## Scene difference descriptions
--
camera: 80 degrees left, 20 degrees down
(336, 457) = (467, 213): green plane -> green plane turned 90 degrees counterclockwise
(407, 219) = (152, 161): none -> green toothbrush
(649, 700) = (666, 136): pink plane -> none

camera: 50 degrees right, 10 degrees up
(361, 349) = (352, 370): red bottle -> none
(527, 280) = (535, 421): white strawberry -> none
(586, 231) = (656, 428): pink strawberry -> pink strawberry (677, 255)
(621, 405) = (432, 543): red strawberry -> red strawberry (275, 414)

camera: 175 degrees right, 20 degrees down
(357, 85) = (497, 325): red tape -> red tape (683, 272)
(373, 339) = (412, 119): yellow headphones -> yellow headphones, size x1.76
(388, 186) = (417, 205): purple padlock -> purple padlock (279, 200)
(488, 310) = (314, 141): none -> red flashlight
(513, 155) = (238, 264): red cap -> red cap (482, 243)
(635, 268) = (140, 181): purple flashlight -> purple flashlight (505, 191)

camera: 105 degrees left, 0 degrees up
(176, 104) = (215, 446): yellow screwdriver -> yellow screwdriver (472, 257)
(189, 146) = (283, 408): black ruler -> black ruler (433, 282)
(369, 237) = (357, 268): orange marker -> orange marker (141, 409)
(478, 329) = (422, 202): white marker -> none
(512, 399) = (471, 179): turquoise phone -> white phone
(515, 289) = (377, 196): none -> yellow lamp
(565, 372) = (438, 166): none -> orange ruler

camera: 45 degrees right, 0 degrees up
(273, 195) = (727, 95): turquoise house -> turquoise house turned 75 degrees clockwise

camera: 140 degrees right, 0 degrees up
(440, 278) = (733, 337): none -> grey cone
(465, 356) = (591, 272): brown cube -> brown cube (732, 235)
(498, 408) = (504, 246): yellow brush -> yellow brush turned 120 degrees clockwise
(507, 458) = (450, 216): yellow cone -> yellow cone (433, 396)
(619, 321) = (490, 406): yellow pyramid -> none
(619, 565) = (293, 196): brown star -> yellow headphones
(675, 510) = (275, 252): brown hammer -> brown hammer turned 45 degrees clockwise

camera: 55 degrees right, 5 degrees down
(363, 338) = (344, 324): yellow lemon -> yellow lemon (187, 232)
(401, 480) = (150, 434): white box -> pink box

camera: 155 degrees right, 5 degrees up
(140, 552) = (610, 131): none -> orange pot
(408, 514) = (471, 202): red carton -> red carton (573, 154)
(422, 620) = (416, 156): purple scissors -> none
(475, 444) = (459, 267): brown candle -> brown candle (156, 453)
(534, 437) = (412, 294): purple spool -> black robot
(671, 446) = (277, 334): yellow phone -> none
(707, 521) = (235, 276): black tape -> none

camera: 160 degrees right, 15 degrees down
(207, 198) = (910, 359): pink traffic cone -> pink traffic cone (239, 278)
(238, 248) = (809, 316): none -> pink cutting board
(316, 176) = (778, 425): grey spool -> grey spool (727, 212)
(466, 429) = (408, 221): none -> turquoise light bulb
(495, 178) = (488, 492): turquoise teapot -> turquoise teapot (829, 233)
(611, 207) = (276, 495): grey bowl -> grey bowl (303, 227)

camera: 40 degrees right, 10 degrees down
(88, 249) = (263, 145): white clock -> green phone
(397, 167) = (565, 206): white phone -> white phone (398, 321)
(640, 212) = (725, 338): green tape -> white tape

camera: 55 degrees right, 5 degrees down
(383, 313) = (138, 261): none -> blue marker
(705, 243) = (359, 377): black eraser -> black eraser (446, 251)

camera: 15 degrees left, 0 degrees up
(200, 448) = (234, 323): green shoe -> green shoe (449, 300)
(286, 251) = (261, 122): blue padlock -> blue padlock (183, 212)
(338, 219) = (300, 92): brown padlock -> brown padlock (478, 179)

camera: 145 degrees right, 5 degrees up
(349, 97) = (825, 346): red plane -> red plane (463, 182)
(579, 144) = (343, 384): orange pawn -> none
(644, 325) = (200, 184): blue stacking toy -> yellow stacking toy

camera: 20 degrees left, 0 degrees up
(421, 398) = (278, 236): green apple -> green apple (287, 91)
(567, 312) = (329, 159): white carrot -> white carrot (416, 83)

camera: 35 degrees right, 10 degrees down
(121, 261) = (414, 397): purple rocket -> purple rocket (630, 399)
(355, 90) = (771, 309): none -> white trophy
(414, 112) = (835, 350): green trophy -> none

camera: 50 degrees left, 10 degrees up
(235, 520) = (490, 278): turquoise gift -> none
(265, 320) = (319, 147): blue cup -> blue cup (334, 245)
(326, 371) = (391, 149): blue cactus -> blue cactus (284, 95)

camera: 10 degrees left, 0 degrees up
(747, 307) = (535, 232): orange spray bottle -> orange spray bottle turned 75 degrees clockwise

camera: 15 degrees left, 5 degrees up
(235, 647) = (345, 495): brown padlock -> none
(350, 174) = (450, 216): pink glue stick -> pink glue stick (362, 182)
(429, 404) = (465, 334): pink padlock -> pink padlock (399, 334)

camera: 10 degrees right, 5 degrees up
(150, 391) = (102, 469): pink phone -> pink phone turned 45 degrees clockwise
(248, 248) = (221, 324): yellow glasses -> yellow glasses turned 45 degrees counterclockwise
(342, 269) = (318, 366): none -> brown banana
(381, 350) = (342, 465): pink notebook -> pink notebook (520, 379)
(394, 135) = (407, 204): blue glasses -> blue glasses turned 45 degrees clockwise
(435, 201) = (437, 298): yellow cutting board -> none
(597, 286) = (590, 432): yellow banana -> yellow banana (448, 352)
--
## WORK TO COMPLETE
What you return must be the lines above that run from the line with "(349, 97) = (825, 346): red" to the line with "(265, 320) = (319, 147): blue", inclusive, each copied exactly.

## ANSWER TO THE PROBLEM
(349, 97) = (825, 346): red plane -> red plane (463, 182)
(579, 144) = (343, 384): orange pawn -> none
(644, 325) = (200, 184): blue stacking toy -> yellow stacking toy

camera: 20 degrees left, 0 degrees up
(421, 398) = (278, 236): green apple -> green apple (287, 91)
(567, 312) = (329, 159): white carrot -> white carrot (416, 83)

camera: 35 degrees right, 10 degrees down
(121, 261) = (414, 397): purple rocket -> purple rocket (630, 399)
(355, 90) = (771, 309): none -> white trophy
(414, 112) = (835, 350): green trophy -> none

camera: 50 degrees left, 10 degrees up
(235, 520) = (490, 278): turquoise gift -> none
(265, 320) = (319, 147): blue cup -> blue cup (334, 245)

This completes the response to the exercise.